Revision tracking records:
——————
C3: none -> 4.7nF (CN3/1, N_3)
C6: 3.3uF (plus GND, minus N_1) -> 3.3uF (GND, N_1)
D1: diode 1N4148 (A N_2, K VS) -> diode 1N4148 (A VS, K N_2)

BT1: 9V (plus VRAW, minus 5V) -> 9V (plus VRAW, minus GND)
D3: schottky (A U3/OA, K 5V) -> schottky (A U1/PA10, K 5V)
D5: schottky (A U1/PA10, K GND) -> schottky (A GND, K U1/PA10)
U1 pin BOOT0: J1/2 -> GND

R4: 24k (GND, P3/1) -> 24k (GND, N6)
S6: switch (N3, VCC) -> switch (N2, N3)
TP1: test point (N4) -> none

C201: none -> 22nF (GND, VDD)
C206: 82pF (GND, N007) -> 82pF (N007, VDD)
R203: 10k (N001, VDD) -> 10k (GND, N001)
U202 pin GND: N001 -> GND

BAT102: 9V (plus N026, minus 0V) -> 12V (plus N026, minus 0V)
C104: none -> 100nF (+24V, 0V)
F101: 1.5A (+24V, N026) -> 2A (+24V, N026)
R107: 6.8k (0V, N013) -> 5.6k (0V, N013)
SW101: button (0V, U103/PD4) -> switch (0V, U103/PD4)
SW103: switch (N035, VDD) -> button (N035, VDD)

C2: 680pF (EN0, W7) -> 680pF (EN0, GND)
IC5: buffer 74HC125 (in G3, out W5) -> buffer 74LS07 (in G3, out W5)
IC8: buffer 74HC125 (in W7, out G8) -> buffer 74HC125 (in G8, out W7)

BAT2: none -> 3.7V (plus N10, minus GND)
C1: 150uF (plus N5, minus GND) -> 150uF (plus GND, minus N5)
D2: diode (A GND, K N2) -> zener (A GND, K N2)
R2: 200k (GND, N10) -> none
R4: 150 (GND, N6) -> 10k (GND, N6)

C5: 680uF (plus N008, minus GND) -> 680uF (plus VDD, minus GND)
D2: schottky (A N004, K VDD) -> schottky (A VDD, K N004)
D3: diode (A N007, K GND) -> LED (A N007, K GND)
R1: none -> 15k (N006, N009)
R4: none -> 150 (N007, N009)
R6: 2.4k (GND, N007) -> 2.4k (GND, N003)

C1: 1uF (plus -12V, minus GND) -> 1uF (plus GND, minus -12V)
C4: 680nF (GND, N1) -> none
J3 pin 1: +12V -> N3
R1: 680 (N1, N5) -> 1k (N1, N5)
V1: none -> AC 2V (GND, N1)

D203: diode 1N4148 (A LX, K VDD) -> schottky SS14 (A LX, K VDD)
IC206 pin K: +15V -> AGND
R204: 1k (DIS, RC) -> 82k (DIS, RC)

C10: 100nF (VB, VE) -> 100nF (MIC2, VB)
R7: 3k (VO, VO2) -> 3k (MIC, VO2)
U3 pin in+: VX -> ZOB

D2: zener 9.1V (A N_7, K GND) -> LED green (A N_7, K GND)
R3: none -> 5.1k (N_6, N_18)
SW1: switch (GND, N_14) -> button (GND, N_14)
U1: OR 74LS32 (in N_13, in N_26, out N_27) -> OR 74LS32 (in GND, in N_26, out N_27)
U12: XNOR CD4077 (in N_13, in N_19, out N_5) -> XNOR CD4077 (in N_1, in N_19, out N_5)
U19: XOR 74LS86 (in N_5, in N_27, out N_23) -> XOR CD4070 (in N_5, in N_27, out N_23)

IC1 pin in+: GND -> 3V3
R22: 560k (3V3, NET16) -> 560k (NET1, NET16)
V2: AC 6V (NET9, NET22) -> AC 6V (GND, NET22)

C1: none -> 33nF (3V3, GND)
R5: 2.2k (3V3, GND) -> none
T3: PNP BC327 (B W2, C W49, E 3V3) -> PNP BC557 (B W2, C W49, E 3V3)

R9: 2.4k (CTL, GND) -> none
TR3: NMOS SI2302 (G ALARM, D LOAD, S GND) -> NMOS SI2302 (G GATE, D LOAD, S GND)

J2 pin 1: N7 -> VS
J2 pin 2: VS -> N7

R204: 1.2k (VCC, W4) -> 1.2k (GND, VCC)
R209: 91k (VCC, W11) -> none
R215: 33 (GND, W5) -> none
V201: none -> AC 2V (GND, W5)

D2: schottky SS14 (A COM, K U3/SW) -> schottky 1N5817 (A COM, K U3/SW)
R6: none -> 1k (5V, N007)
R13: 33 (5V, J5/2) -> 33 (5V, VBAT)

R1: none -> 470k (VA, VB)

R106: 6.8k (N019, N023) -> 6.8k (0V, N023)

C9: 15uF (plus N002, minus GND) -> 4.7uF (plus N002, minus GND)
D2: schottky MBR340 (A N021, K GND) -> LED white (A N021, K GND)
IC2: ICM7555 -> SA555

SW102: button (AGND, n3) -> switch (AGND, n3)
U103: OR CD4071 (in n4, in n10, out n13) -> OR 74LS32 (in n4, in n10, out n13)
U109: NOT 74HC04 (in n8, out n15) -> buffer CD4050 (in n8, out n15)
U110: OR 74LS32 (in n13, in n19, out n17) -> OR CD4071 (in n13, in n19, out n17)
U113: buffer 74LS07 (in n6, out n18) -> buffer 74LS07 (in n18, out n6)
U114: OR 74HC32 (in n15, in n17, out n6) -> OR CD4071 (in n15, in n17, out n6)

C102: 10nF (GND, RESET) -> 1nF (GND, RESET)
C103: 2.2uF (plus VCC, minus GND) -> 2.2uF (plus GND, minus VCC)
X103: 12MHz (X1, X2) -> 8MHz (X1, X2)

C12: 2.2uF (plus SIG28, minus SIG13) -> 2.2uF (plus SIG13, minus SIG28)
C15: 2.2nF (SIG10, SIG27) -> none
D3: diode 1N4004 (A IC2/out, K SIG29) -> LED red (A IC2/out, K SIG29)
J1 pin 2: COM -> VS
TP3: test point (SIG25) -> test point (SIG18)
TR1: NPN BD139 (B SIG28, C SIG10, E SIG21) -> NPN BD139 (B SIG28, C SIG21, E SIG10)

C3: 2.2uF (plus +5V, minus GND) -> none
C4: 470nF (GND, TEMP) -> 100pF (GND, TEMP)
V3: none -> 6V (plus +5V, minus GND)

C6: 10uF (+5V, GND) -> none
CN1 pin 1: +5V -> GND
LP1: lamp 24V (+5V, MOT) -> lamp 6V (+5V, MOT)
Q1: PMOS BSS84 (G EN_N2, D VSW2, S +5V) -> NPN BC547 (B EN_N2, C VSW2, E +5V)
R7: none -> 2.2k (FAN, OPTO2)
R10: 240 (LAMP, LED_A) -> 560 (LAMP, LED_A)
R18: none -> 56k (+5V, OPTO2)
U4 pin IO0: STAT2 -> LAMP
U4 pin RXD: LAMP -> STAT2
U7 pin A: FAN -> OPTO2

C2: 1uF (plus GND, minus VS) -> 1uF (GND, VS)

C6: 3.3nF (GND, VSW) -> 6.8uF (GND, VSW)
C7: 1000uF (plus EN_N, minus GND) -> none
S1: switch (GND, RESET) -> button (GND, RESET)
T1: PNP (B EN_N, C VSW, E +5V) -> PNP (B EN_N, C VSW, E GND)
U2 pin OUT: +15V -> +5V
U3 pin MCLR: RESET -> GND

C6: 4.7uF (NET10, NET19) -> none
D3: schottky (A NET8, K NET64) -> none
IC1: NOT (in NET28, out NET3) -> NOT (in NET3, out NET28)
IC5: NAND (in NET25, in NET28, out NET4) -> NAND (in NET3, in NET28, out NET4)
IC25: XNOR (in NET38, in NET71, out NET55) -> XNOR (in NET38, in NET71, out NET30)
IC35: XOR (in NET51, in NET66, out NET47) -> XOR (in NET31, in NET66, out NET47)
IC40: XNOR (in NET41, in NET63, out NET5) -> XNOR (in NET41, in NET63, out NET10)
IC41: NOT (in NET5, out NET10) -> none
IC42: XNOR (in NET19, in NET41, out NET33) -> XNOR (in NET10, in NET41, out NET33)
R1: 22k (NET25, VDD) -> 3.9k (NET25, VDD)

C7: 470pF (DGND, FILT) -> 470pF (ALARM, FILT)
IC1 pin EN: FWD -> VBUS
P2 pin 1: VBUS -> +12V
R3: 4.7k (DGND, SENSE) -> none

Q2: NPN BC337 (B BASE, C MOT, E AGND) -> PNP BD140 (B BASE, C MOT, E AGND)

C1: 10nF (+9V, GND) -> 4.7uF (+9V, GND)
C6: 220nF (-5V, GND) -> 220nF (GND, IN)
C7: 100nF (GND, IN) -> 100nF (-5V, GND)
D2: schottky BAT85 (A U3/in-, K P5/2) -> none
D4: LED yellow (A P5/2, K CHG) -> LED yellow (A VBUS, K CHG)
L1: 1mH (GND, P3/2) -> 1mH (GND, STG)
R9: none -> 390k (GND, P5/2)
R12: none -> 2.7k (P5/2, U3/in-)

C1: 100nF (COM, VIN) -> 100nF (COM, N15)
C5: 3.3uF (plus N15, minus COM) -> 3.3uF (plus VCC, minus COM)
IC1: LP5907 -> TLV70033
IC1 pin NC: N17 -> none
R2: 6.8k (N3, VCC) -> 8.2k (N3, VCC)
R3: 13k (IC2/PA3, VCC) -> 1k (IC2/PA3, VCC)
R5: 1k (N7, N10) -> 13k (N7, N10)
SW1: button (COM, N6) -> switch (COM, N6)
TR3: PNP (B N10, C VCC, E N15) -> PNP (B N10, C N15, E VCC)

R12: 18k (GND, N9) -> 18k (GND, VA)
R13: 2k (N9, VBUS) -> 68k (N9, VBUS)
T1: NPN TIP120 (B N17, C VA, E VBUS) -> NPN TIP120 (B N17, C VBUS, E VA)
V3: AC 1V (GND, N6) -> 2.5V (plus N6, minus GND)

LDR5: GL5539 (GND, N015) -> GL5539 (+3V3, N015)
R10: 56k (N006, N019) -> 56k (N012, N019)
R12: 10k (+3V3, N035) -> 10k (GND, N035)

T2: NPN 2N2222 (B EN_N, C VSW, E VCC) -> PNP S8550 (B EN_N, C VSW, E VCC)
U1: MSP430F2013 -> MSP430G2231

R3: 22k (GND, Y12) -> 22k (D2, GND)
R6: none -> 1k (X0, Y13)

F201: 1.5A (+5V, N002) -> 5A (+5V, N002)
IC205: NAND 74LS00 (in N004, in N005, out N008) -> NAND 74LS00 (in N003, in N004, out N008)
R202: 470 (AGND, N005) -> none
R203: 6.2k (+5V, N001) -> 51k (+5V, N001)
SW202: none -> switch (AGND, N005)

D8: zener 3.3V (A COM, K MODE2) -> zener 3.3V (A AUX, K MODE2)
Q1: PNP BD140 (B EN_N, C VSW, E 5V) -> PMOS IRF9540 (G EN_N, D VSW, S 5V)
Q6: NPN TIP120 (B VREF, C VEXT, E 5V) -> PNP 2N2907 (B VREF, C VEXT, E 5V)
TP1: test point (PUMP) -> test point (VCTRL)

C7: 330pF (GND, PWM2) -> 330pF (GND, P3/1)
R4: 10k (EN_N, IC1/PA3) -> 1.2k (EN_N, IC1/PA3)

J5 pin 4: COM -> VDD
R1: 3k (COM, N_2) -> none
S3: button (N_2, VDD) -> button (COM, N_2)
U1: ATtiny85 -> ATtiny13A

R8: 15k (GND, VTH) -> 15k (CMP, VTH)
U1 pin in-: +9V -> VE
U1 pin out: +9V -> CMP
——————
In the lines above, spot each one that contains the word "test" and copy it.

TP1: test point (N4) -> none
TP3: test point (SIG25) -> test point (SIG18)
TP1: test point (PUMP) -> test point (VCTRL)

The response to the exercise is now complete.